* **Exercise**: Tally the lines below that include "capsule" and give only the total.

-------- Data provided --------

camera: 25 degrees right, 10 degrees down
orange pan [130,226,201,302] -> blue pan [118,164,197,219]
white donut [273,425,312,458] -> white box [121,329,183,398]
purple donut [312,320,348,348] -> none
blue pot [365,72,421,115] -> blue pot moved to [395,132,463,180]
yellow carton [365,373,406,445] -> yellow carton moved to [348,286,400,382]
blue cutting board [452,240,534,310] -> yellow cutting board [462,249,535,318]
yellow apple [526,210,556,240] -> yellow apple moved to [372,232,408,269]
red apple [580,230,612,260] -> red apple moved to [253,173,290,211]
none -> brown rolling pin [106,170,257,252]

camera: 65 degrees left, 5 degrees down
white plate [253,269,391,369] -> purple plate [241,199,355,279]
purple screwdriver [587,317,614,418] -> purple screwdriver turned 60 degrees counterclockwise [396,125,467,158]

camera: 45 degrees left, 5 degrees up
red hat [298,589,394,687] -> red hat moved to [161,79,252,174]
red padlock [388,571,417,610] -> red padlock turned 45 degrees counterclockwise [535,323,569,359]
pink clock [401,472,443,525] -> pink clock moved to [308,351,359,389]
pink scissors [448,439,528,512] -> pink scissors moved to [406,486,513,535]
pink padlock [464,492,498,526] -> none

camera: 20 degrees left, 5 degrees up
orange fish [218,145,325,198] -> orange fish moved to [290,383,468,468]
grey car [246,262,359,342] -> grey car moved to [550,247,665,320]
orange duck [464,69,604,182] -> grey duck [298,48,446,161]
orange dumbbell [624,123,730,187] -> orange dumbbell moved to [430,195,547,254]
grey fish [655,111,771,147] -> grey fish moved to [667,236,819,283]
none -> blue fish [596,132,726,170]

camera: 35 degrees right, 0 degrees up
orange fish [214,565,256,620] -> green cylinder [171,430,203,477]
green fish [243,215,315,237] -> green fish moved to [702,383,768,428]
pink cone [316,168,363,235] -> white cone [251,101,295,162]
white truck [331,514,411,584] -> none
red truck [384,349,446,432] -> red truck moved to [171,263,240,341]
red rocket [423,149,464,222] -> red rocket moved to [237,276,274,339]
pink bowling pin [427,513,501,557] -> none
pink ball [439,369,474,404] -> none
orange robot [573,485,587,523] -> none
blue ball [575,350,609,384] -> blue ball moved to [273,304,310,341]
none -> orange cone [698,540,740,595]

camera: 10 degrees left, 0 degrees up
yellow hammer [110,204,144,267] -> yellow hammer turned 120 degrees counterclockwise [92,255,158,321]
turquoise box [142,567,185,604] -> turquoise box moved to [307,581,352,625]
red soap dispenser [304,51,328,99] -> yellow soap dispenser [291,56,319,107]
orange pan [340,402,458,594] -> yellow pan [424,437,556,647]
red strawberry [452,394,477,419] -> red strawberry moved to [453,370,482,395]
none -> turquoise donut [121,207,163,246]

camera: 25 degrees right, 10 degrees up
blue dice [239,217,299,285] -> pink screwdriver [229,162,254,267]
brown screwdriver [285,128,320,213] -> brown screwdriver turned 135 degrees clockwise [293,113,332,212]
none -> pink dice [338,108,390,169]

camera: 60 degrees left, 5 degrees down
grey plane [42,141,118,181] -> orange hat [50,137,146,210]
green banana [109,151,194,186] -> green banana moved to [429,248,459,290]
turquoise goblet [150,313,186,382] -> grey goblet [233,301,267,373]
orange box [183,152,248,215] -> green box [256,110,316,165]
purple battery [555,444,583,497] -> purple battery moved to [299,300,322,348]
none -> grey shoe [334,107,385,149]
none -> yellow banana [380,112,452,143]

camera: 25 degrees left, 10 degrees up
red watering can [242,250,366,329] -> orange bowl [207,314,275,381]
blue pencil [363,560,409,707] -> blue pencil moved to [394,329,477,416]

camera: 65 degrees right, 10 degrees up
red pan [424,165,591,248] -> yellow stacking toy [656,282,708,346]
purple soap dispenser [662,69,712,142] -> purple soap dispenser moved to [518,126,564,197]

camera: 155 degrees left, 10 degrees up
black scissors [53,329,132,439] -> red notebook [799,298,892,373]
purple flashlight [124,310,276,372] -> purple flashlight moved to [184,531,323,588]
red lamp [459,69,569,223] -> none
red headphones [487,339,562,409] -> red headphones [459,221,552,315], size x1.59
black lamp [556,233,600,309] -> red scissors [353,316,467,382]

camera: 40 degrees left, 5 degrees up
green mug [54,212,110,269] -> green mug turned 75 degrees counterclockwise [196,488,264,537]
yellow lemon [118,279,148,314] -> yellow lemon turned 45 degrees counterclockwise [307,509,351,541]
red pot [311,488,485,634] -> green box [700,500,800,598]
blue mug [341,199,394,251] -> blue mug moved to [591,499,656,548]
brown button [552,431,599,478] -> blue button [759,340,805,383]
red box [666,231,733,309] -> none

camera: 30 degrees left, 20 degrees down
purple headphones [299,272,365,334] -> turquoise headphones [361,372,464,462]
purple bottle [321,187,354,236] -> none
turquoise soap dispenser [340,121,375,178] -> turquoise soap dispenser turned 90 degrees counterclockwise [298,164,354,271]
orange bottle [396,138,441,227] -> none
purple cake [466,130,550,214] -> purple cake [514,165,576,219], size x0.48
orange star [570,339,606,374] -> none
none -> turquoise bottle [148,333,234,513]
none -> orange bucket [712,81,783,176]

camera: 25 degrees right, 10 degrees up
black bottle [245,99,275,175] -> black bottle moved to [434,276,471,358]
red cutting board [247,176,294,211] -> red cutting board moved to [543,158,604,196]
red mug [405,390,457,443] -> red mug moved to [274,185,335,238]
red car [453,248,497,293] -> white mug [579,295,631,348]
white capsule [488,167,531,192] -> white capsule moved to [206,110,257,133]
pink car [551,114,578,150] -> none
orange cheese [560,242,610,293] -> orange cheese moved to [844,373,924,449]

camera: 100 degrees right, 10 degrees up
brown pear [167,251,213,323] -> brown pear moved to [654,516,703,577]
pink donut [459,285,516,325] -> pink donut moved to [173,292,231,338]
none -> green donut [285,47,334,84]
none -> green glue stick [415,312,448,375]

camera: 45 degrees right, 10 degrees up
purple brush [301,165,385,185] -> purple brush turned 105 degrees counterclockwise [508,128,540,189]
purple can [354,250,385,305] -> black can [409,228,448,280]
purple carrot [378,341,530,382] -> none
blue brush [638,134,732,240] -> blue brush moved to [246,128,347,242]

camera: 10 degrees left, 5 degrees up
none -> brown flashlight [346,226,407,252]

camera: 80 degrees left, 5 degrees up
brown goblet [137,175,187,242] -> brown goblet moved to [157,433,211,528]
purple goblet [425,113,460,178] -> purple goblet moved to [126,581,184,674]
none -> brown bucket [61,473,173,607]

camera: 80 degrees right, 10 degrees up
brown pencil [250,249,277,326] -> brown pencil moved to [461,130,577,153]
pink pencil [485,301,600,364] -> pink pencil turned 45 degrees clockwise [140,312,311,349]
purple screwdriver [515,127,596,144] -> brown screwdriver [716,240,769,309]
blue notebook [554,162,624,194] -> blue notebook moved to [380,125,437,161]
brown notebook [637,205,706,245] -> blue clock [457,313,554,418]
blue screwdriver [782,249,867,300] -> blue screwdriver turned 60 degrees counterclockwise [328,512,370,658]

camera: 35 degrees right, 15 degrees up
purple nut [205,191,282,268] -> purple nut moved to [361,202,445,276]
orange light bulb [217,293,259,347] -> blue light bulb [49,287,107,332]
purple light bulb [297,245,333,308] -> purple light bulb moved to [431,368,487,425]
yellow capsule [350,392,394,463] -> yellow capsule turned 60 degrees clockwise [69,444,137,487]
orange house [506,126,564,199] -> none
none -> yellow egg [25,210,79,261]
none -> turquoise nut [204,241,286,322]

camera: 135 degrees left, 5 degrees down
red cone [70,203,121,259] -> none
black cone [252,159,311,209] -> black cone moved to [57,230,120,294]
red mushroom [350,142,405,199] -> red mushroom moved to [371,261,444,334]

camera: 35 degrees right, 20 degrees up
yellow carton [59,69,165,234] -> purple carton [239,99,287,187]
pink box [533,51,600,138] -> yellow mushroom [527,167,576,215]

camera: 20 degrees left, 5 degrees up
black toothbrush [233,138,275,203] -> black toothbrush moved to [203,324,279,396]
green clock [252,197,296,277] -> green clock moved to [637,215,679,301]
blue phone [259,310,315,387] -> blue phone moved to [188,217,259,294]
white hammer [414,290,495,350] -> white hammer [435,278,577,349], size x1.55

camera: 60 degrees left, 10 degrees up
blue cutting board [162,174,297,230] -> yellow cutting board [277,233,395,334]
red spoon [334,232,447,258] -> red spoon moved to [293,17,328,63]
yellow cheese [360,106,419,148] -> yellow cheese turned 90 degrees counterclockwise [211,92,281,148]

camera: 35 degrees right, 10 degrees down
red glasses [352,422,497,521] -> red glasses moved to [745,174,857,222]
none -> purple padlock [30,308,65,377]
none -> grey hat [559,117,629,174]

--------

* **Expected output**: 2